Nothing below is to be printed except the lines between the line holding "orange 1x2 brick" and the line holding "yellow 1x1 plate [451,356,529,423] -> none", inclusive, each exactly as it appears.

BEGIN Information

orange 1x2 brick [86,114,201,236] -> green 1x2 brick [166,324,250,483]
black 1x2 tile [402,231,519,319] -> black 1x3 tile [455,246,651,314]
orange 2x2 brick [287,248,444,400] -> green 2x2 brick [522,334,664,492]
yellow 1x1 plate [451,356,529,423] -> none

END Information
BEGIN Information

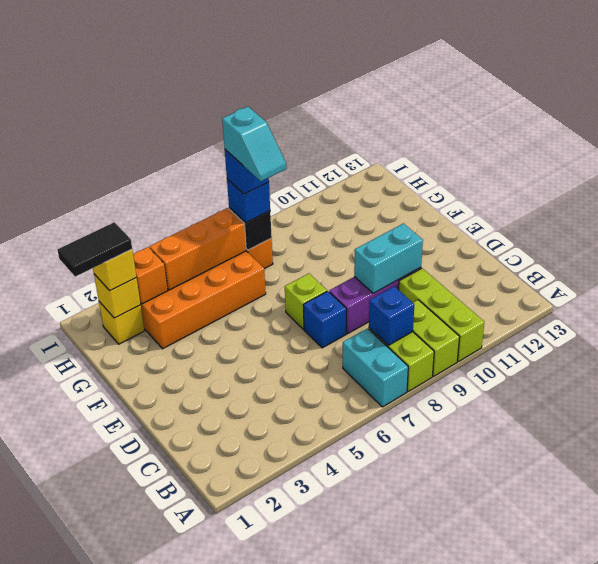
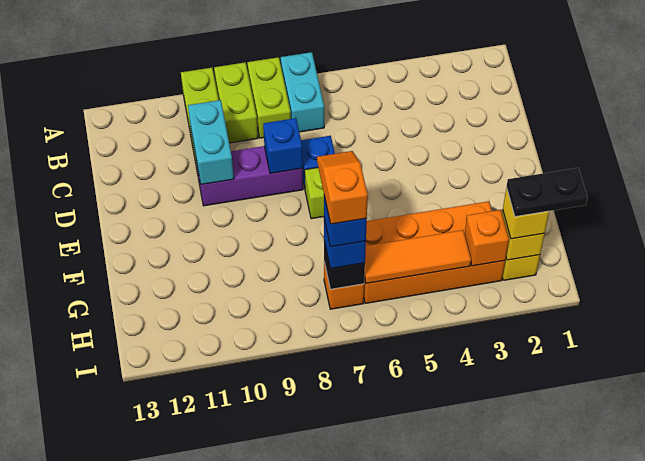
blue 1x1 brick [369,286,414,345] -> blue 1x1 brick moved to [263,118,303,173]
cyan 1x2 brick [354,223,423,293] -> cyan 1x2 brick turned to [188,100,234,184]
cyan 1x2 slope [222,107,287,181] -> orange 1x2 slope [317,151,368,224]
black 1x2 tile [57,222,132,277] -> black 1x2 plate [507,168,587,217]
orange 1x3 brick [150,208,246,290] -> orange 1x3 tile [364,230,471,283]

END Information

Your solution
orange 1x2 brick [86,114,201,236] -> green 1x2 brick [166,324,250,483]
black 1x2 tile [402,231,519,319] -> black 1x3 tile [455,246,651,314]
orange 2x2 brick [287,248,444,400] -> green 2x2 brick [522,334,664,492]
yellow 1x1 plate [451,356,529,423] -> none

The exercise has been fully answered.